Return, word for word, only the lines from the one containing "Someone repainted the" through the last line of the entries.
[[ Entries provided open ]]
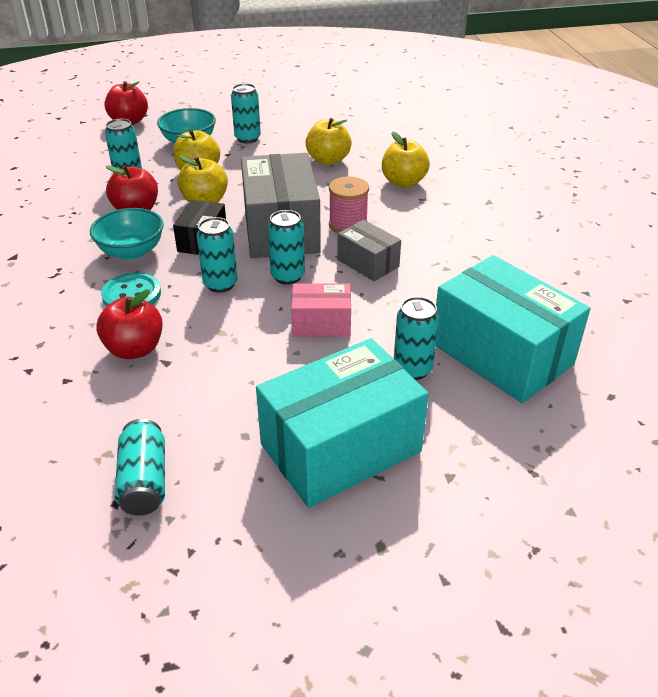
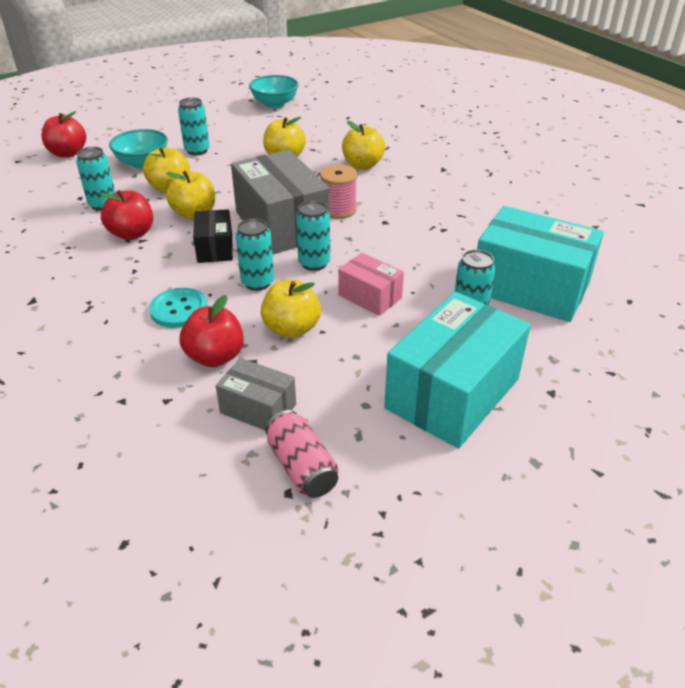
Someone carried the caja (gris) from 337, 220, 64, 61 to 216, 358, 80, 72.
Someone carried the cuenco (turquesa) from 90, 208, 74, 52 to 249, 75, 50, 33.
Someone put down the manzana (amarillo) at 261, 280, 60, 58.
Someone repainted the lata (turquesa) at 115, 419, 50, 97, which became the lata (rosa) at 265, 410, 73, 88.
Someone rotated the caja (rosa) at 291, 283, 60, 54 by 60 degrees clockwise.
[[ Entries provided closed ]]
Exercise output:
Someone repainted the lata (turquesa) at 115, 419, 50, 97, which became the lata (rosa) at 265, 410, 73, 88.
Someone rotated the caja (rosa) at 291, 283, 60, 54 by 60 degrees clockwise.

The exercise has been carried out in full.